Problem to solve
All of the data should be output character for character, except the pictures.

Data section
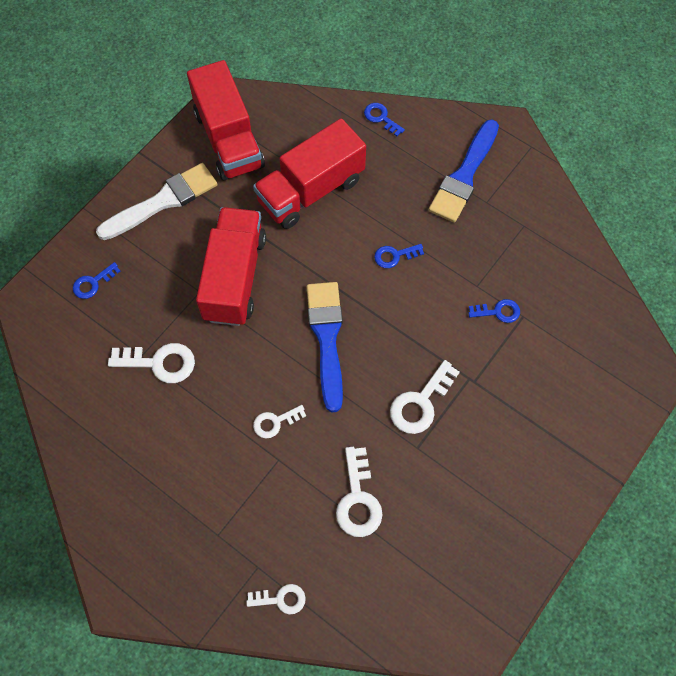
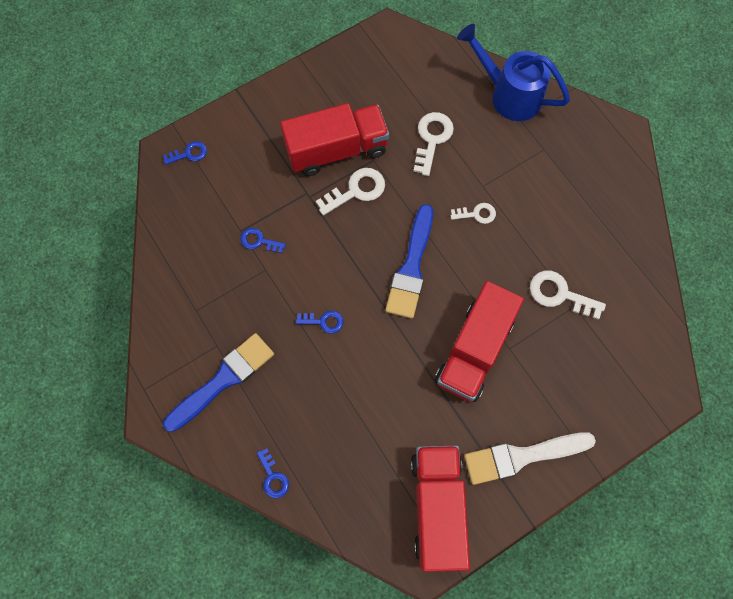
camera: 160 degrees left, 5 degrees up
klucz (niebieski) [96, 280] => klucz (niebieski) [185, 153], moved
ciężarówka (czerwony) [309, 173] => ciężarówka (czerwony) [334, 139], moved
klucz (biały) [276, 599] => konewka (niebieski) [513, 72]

Exercise response
camera: 160 degrees left, 5 degrees up
klucz (niebieski) [96, 280] => klucz (niebieski) [185, 153], moved
ciężarówka (czerwony) [309, 173] => ciężarówka (czerwony) [334, 139], moved
klucz (biały) [276, 599] => konewka (niebieski) [513, 72]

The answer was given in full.